## What this task involves
From the entries below, copy exactly the lines from the one that contains "camera: 100 degrees right, 15 degrees down" through the one that contains "(830, 208) = (954, 734): purple", both included, and only those.

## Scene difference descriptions
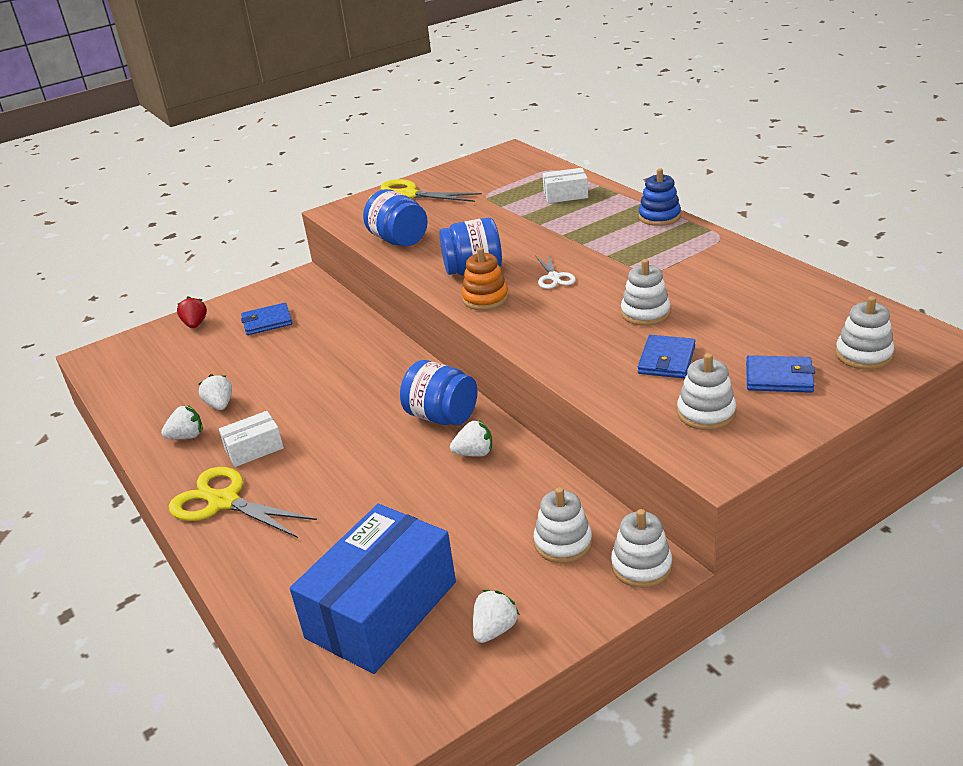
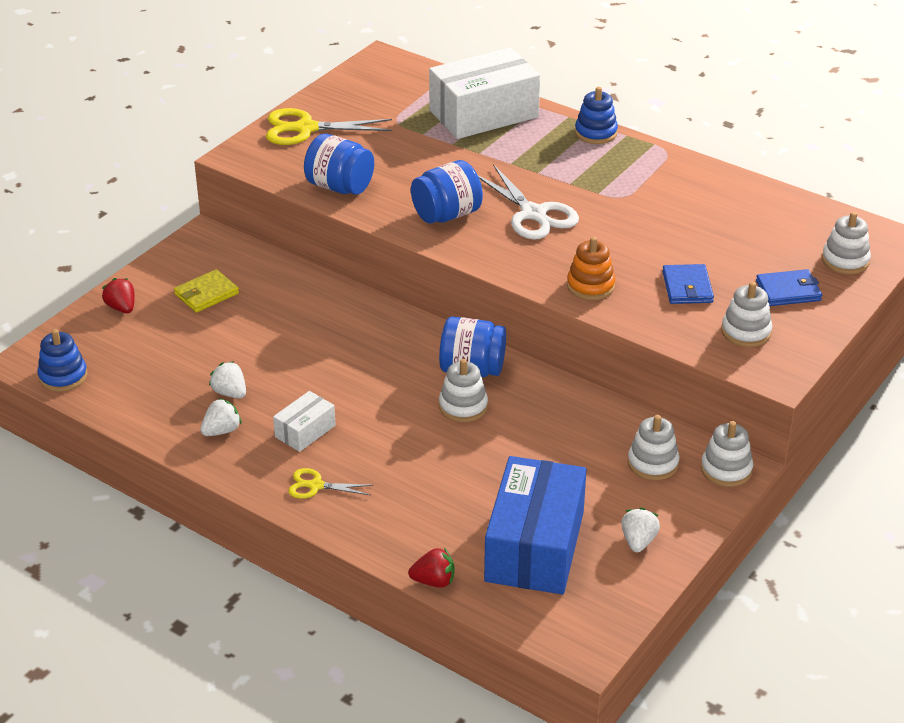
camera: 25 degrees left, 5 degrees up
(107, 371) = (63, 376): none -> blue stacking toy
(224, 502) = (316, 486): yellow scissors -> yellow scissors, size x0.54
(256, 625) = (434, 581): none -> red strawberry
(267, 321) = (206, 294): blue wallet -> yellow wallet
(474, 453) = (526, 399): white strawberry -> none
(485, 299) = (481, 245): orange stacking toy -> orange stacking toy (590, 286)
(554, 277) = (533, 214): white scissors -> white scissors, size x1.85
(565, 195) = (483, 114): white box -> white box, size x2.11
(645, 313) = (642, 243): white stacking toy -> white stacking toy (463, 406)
--
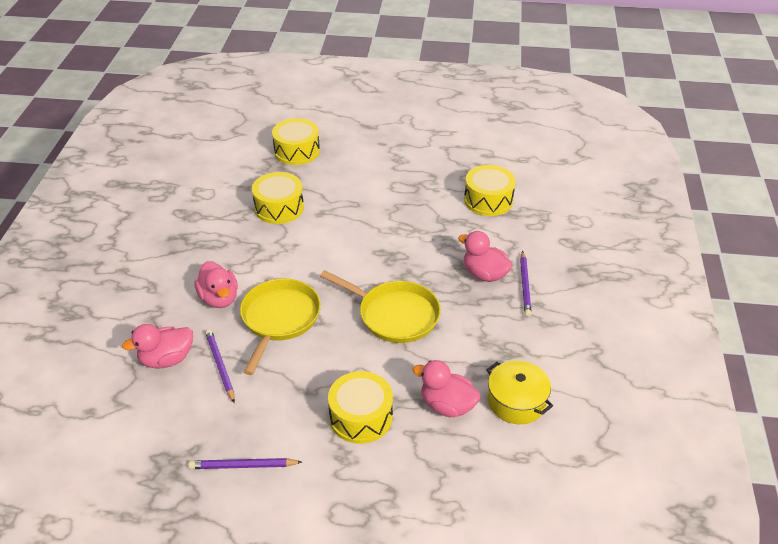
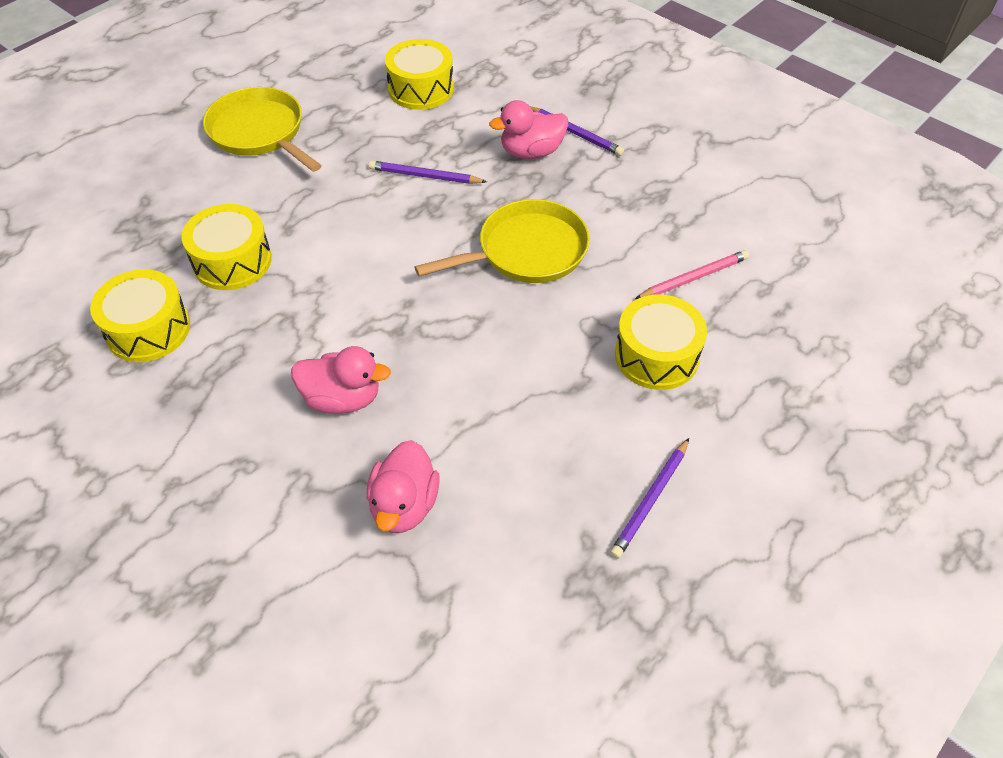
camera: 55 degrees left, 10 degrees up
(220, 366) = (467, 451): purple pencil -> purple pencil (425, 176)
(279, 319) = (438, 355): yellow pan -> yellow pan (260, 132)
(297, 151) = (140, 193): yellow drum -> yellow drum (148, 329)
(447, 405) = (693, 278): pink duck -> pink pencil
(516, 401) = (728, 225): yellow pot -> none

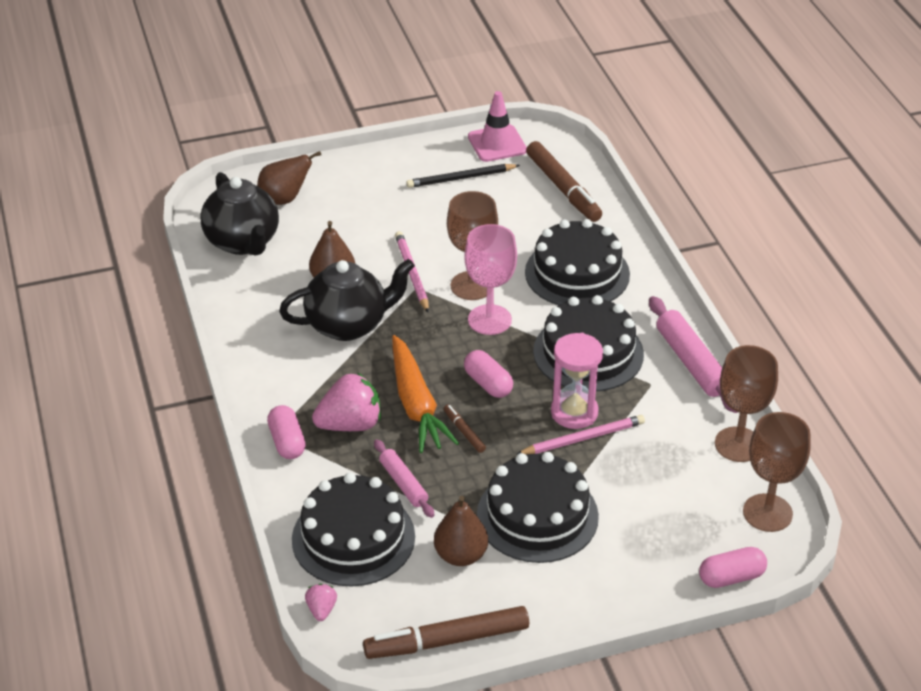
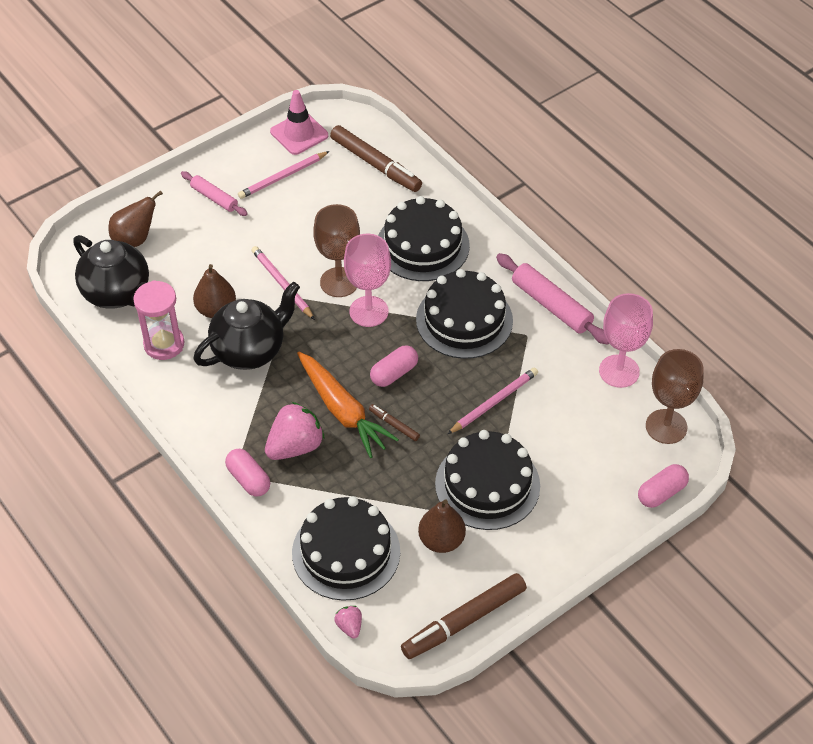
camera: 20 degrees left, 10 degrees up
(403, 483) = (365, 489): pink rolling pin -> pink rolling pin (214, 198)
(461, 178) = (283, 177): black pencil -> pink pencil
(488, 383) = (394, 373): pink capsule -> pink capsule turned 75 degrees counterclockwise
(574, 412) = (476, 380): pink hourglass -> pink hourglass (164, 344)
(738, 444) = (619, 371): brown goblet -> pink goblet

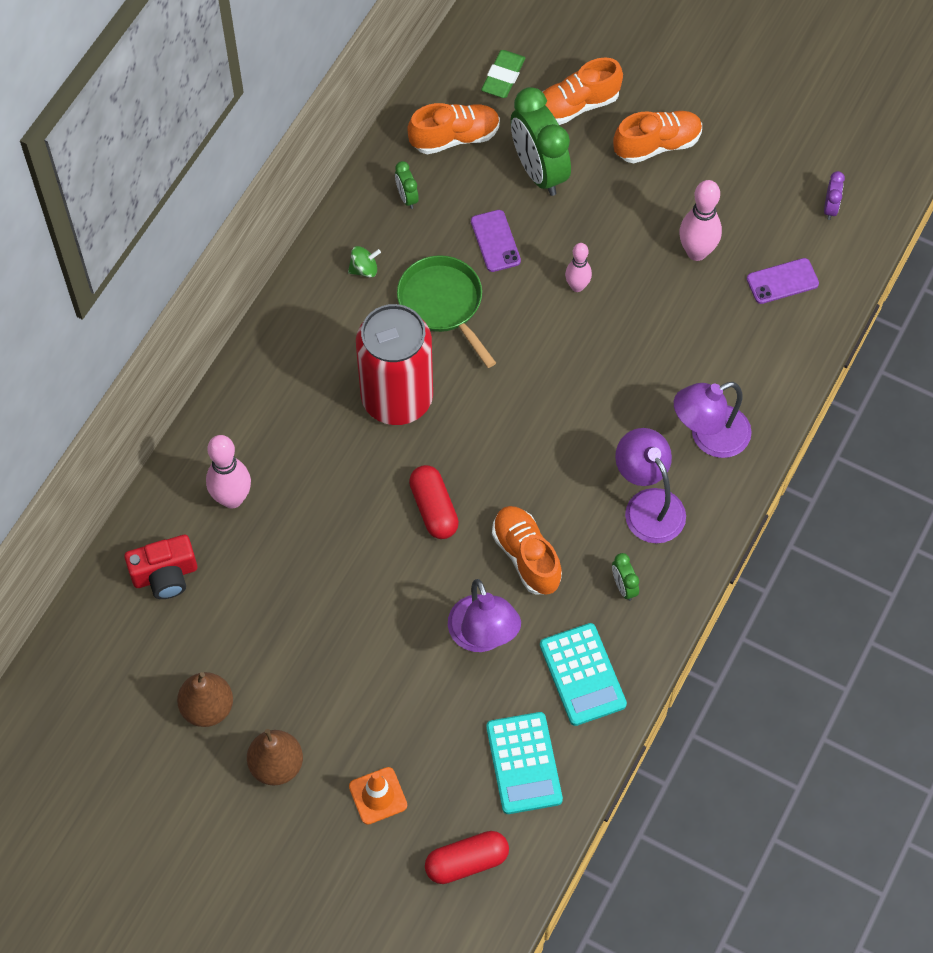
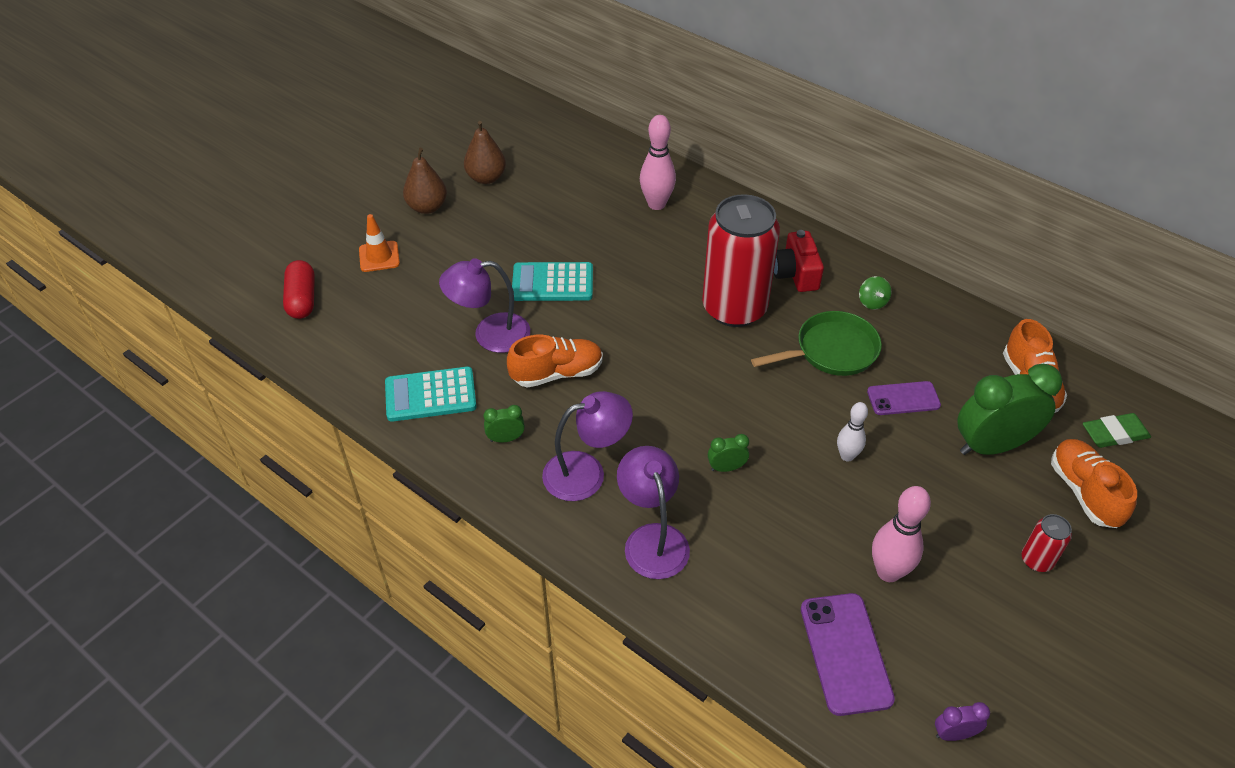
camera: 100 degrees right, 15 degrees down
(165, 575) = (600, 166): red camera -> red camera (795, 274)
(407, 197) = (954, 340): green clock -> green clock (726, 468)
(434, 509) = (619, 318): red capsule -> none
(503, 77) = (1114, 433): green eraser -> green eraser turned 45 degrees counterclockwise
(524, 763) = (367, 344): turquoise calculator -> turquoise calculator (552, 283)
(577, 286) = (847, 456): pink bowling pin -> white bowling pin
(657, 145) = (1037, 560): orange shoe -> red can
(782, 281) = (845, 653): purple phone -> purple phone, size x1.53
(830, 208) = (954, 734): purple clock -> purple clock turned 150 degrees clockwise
* * *
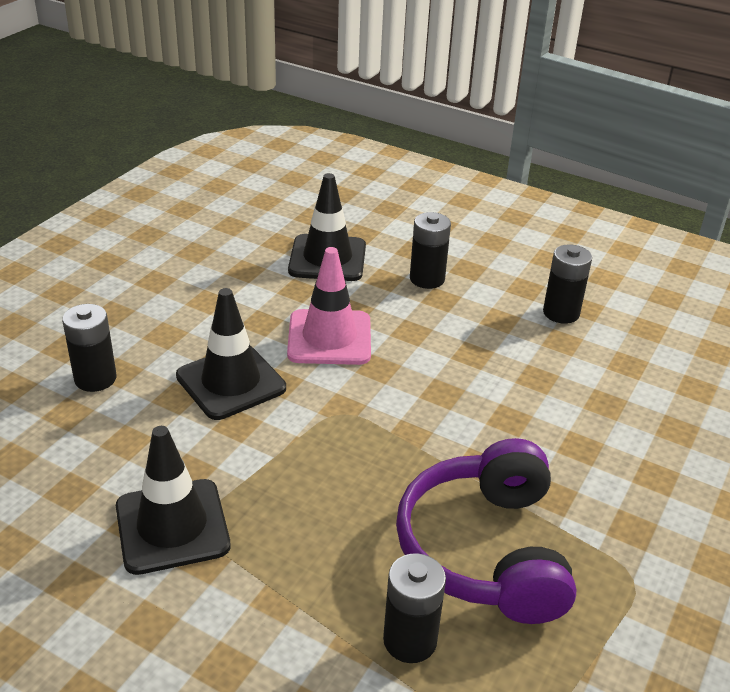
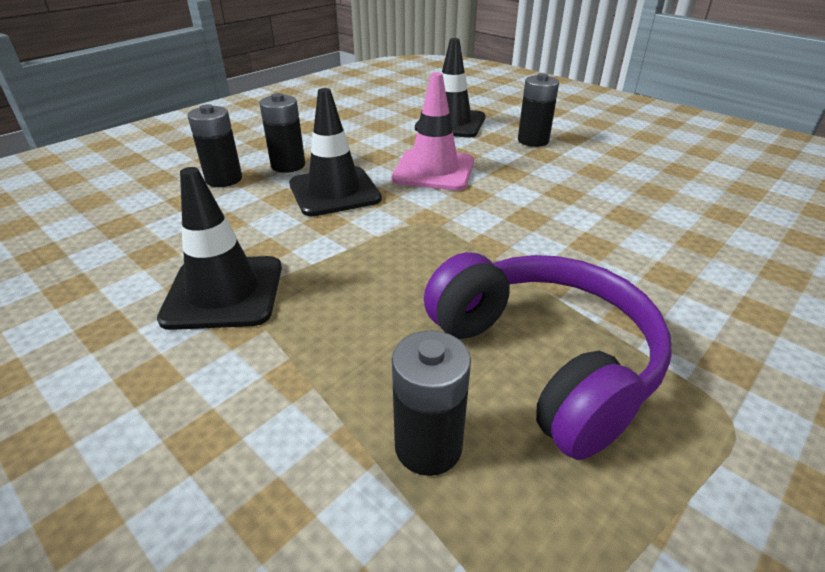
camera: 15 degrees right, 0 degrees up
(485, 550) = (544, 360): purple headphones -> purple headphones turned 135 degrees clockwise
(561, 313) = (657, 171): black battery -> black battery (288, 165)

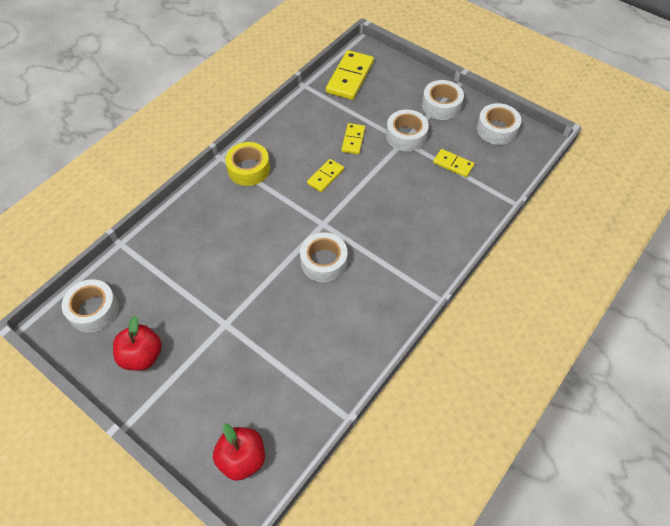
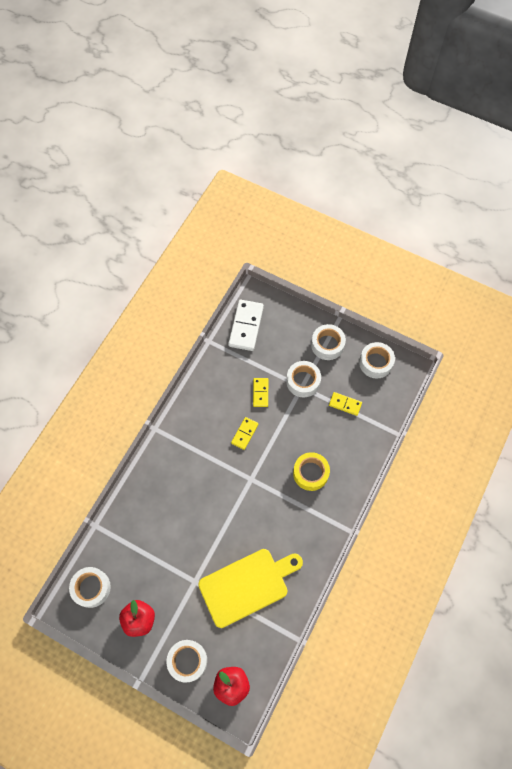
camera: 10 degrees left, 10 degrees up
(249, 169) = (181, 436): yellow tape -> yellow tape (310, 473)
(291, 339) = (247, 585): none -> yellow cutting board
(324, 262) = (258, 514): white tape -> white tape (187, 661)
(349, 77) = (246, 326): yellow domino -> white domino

## Reply to the task
camera: 100 degrees right, 15 degrees down
(165, 575) = (600, 166): red camera -> red camera (795, 274)
(407, 197) = (954, 340): green clock -> green clock (726, 468)
(434, 509) = (619, 318): red capsule -> none
(503, 77) = (1114, 433): green eraser -> green eraser turned 45 degrees counterclockwise
(524, 763) = (367, 344): turquoise calculator -> turquoise calculator (552, 283)
(577, 286) = (847, 456): pink bowling pin -> white bowling pin
(657, 145) = (1037, 560): orange shoe -> red can
(782, 281) = (845, 653): purple phone -> purple phone, size x1.53
(830, 208) = (954, 734): purple clock -> purple clock turned 150 degrees clockwise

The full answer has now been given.